▸ **Extracted data entries**:
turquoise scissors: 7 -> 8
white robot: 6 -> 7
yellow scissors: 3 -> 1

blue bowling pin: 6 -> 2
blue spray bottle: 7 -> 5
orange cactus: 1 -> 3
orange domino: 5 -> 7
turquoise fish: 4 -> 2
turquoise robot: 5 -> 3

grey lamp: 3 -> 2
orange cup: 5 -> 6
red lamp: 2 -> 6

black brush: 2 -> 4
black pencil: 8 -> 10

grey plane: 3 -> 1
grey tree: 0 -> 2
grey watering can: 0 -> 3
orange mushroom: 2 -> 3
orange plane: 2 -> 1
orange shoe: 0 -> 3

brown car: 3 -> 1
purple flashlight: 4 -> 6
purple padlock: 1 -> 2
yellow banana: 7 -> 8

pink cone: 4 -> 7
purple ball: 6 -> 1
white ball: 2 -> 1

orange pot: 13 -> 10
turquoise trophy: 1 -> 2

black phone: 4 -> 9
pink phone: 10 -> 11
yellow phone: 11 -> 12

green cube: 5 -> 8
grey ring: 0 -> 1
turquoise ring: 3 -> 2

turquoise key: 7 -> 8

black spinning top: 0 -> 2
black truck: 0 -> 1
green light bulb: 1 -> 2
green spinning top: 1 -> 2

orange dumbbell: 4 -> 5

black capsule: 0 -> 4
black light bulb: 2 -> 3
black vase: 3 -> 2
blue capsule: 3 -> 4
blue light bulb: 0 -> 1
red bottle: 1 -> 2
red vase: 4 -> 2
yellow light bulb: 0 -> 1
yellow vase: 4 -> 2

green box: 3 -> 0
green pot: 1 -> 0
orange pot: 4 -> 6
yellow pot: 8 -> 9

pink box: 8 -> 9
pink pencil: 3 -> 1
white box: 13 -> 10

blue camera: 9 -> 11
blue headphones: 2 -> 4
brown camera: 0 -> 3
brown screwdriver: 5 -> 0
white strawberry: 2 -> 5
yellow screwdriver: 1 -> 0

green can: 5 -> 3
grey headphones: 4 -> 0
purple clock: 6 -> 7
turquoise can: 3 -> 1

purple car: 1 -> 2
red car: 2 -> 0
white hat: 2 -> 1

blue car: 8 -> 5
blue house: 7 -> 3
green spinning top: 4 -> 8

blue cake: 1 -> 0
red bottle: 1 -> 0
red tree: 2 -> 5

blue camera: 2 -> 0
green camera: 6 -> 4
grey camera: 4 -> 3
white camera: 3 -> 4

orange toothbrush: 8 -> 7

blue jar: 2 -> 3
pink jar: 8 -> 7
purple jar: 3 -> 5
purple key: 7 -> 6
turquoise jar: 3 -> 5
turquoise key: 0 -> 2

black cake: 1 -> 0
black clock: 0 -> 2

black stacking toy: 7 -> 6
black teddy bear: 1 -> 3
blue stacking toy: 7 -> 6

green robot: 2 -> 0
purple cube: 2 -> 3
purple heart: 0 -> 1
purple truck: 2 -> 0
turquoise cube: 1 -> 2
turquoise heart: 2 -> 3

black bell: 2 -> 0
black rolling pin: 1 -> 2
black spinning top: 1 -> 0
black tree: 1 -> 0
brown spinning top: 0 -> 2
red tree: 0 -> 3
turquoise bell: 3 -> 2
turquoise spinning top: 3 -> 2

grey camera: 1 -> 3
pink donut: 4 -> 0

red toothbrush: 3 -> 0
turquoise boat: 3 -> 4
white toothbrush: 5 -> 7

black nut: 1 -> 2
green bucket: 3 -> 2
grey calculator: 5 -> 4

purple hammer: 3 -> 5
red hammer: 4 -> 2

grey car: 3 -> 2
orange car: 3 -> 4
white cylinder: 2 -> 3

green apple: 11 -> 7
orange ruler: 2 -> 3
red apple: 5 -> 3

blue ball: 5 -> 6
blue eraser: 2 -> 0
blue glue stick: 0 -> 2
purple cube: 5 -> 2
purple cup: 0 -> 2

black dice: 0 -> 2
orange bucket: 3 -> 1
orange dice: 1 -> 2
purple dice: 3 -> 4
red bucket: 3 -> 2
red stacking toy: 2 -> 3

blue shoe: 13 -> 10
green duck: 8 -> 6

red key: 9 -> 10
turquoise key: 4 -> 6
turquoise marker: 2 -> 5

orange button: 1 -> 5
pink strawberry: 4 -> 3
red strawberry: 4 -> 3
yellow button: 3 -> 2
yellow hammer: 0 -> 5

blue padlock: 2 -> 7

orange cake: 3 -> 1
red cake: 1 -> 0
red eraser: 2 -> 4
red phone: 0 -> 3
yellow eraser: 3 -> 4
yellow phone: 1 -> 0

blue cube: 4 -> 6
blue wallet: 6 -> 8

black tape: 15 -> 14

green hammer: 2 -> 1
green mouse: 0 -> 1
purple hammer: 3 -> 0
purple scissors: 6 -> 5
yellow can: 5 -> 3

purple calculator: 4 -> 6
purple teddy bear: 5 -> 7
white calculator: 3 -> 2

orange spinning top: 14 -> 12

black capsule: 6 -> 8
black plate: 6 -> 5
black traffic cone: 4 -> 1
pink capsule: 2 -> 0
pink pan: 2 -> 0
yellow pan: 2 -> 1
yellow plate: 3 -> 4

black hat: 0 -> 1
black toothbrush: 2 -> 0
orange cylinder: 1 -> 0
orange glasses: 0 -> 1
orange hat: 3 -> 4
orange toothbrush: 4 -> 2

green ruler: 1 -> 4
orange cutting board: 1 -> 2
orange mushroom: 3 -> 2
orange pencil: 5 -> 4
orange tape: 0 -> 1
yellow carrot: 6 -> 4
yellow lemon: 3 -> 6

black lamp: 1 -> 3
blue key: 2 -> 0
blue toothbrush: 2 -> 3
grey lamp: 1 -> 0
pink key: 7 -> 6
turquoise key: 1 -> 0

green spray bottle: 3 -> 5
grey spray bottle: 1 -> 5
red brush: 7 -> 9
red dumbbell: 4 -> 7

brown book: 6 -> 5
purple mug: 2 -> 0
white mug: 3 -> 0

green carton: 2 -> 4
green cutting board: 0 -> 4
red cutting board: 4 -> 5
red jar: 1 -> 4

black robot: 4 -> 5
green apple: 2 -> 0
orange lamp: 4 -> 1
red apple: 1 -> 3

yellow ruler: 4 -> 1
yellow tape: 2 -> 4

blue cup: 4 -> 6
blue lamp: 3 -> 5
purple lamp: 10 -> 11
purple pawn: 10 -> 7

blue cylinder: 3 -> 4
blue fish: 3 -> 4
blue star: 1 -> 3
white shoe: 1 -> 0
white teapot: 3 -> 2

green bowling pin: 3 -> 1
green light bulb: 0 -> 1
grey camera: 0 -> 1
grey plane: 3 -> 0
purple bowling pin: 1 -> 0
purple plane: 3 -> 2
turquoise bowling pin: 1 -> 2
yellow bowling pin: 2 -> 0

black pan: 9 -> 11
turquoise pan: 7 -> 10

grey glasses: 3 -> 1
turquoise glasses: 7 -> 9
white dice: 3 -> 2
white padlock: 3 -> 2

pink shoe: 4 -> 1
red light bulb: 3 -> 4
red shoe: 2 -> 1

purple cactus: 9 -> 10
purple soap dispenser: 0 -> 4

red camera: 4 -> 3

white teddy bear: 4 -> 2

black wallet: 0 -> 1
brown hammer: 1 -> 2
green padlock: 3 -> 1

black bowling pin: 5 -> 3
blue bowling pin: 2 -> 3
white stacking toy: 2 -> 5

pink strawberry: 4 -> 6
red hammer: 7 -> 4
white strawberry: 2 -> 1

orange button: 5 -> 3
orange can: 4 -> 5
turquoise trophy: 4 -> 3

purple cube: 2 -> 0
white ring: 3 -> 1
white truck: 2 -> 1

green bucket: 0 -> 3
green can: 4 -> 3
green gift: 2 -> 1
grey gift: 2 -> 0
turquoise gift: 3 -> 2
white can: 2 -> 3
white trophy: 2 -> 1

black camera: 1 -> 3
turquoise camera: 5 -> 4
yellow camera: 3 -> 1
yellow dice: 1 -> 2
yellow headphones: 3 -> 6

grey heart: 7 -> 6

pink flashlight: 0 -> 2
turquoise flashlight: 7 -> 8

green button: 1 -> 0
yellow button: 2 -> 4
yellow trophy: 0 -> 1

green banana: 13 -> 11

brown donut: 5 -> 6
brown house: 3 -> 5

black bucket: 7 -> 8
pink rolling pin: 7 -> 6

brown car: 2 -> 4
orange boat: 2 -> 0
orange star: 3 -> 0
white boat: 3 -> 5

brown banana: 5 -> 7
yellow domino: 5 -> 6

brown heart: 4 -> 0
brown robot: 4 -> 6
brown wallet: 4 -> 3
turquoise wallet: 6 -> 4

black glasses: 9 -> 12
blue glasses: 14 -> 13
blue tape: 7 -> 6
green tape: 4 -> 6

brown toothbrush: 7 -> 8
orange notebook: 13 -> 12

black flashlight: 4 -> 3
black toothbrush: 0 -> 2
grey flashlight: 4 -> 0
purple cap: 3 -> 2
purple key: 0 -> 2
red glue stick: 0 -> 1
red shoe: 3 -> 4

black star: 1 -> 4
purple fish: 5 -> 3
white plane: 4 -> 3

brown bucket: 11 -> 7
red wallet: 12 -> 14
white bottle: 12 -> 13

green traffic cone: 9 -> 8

▸ **Work order**:
Return exactly the lines of the data, and only those, from the line with "purple cap: 3 -> 2" through the last line, inclusive.

▸ **Solution below**:
purple cap: 3 -> 2
purple key: 0 -> 2
red glue stick: 0 -> 1
red shoe: 3 -> 4

black star: 1 -> 4
purple fish: 5 -> 3
white plane: 4 -> 3

brown bucket: 11 -> 7
red wallet: 12 -> 14
white bottle: 12 -> 13

green traffic cone: 9 -> 8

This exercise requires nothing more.